■ **WHAT YOU HAVE TO DO**: Pictures stay out of the copy. Retype exactly, and only, the lines from the one containing "C5: 220pF (NET1, VCC) -> 220pF (GND, NET1)" through the end of the listing below.
___ GIVEN DATA
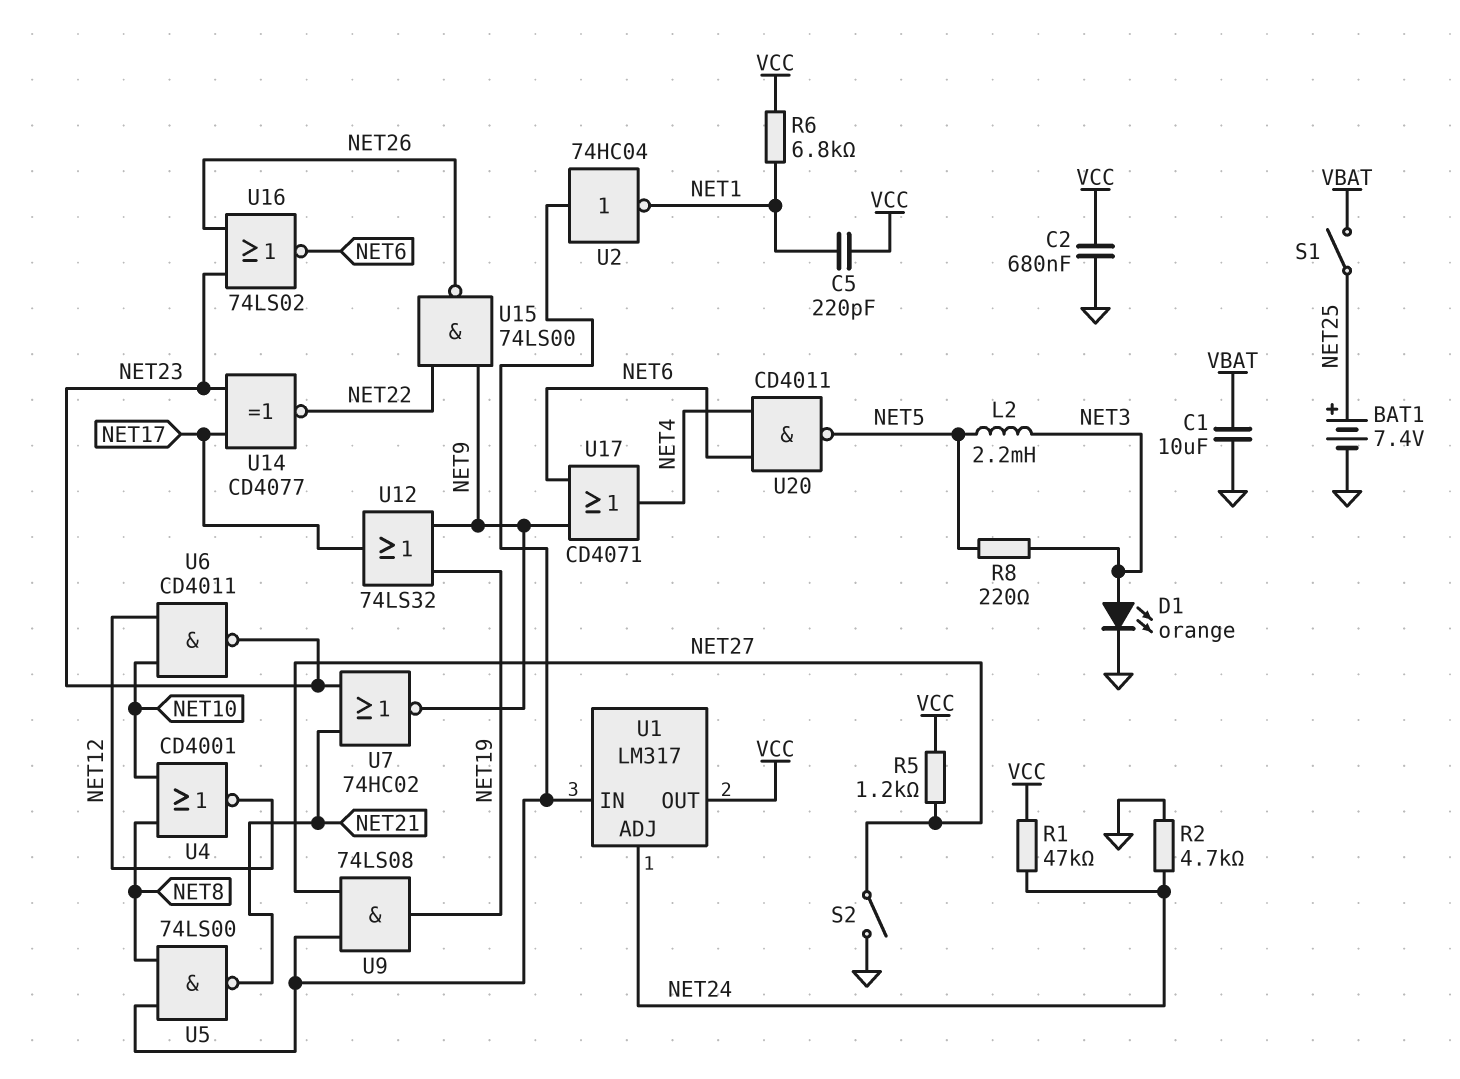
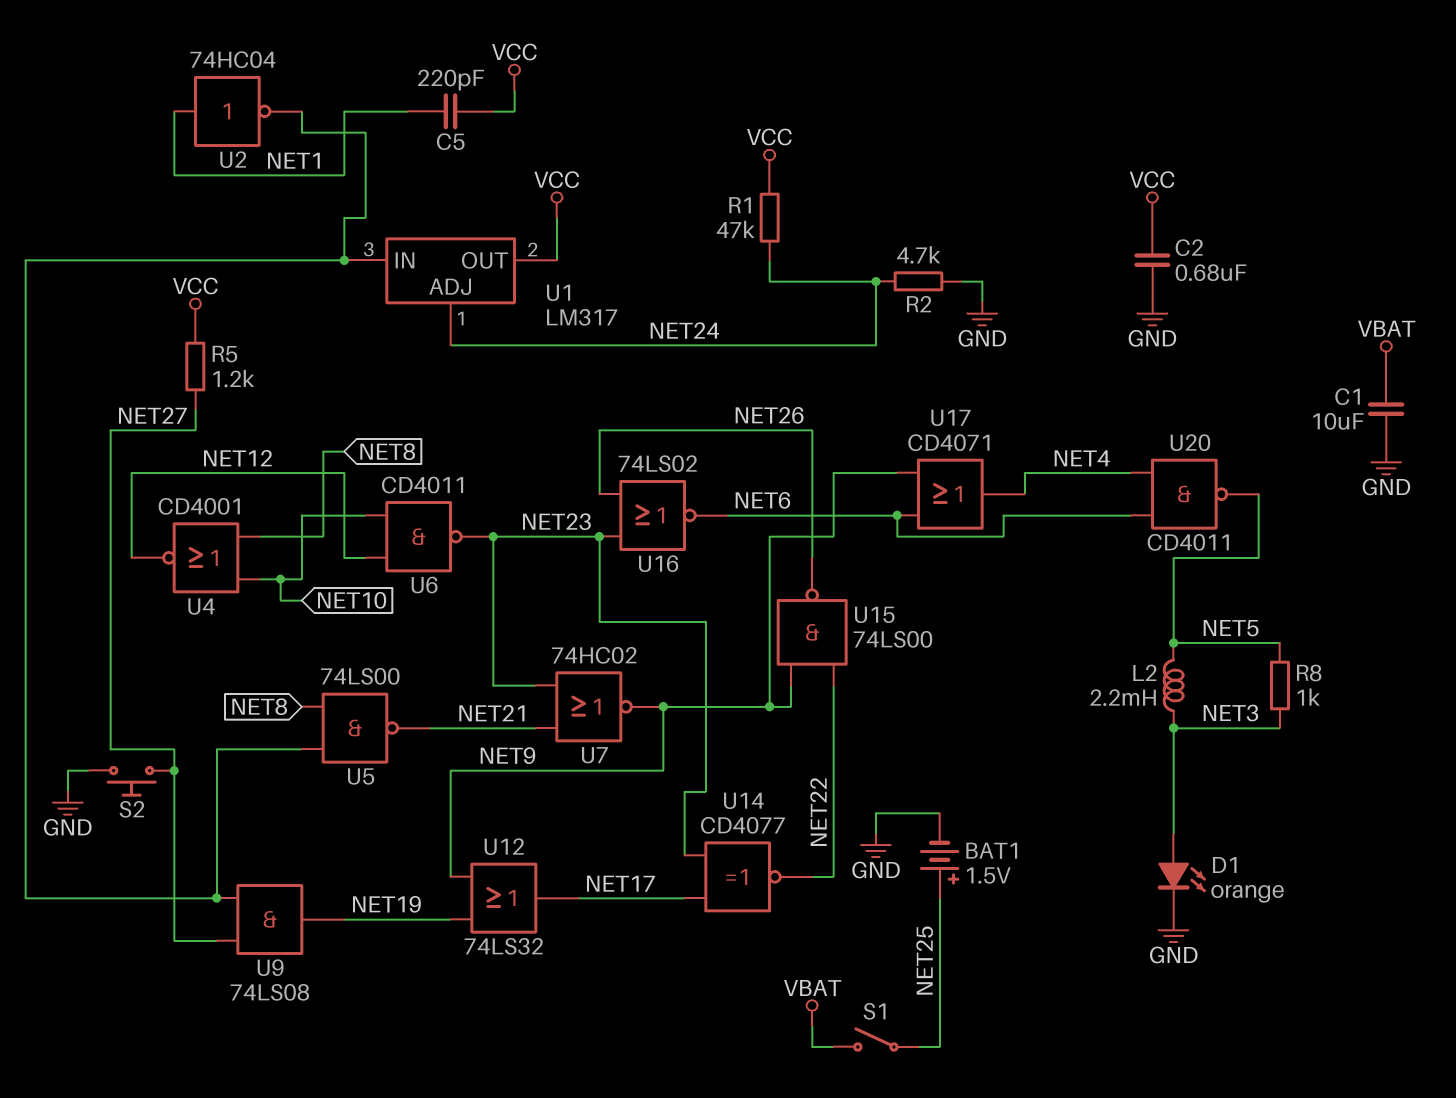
BAT1: 7.4V (plus NET25, minus GND) -> 1.5V (plus NET25, minus GND)
R6: 6.8k (NET1, VCC) -> none
R8: 220 (NET3, NET5) -> 1k (NET3, NET5)
S2: switch (GND, NET27) -> button (GND, NET27)
U2: NOT 74HC04 (in U1/IN, out NET1) -> NOT 74HC04 (in NET1, out U1/IN)

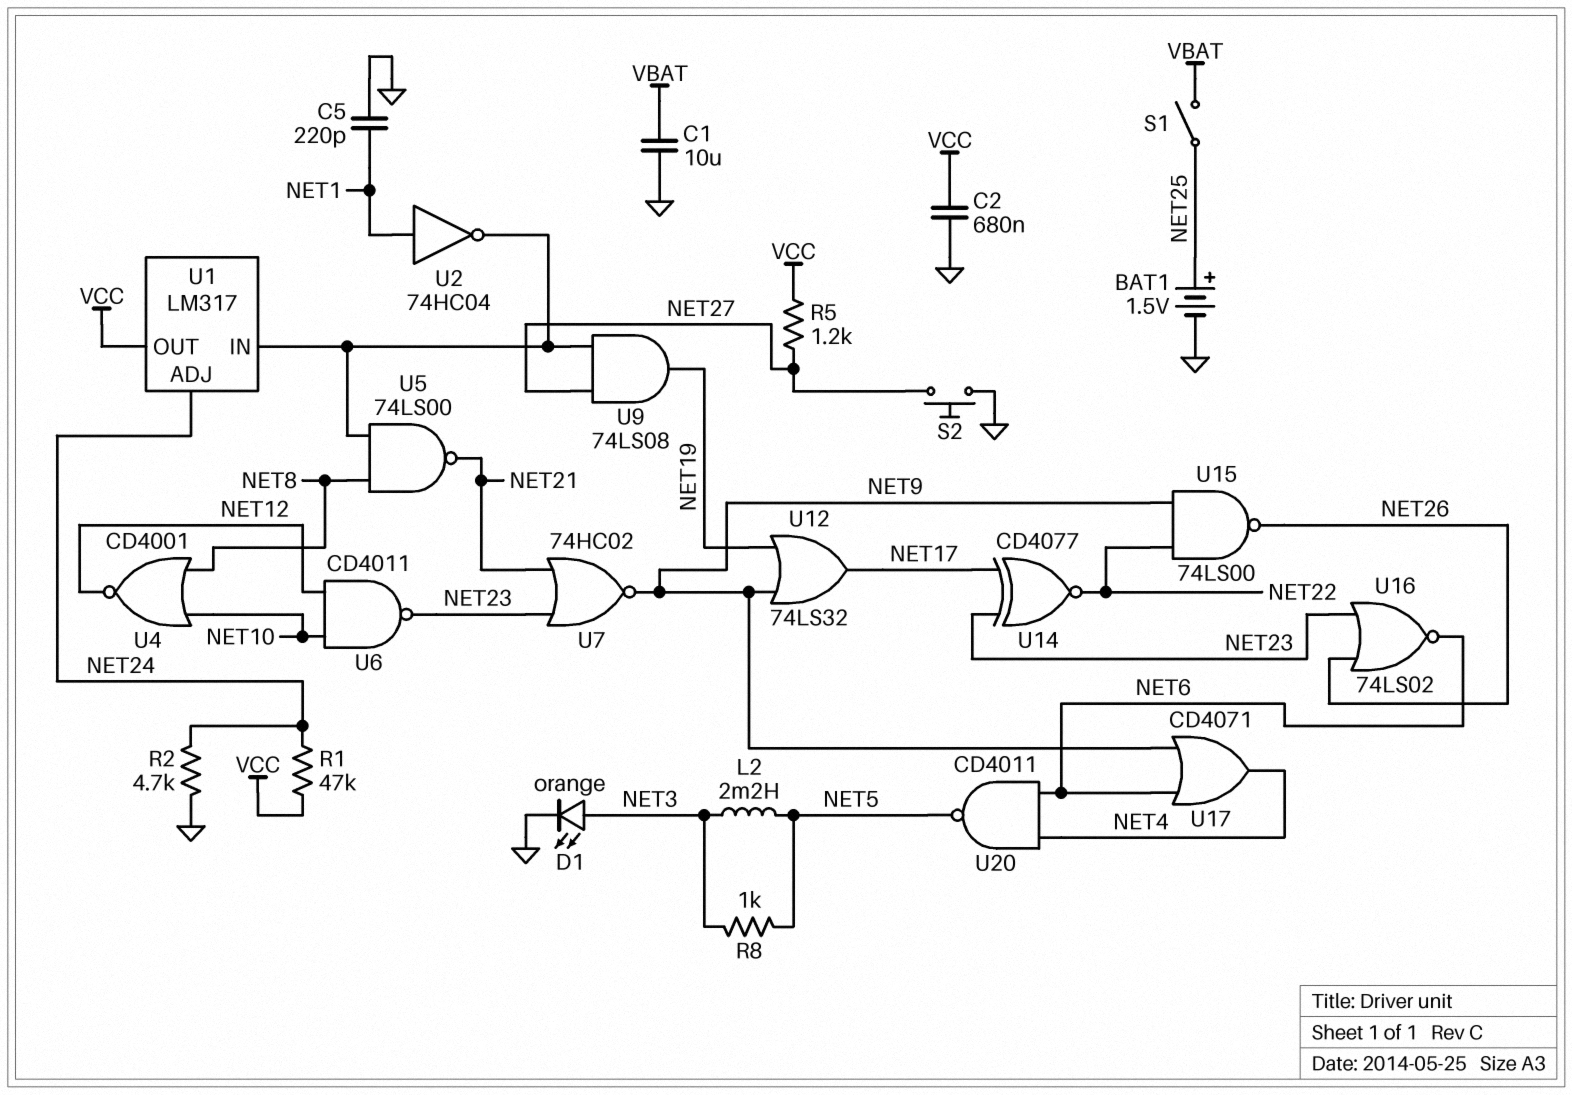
C5: 220pF (NET1, VCC) -> 220pF (GND, NET1)

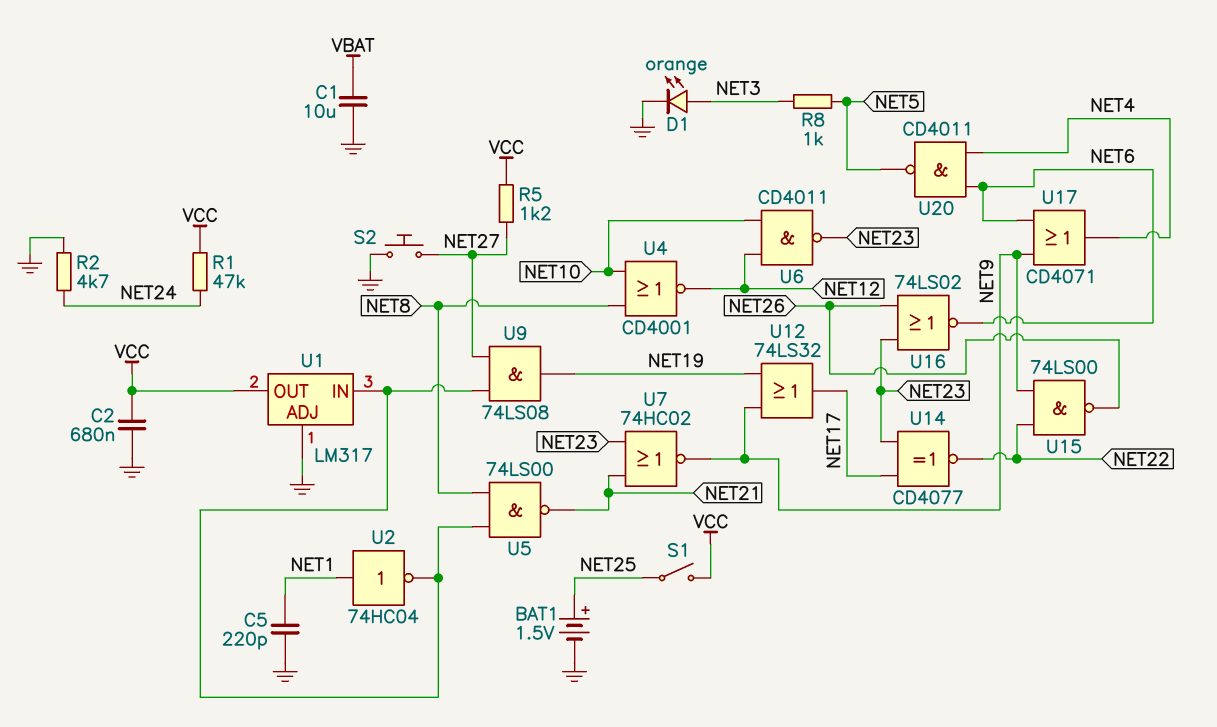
L2: 2.2mH (NET3, NET5) -> none
S1: switch (NET25, VBAT) -> switch (NET25, VCC)
U1 pin ADJ: NET24 -> GND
______
■ **RESPONSE FOR THIS EXERCISE**:
C5: 220pF (NET1, VCC) -> 220pF (GND, NET1)

L2: 2.2mH (NET3, NET5) -> none
S1: switch (NET25, VBAT) -> switch (NET25, VCC)
U1 pin ADJ: NET24 -> GND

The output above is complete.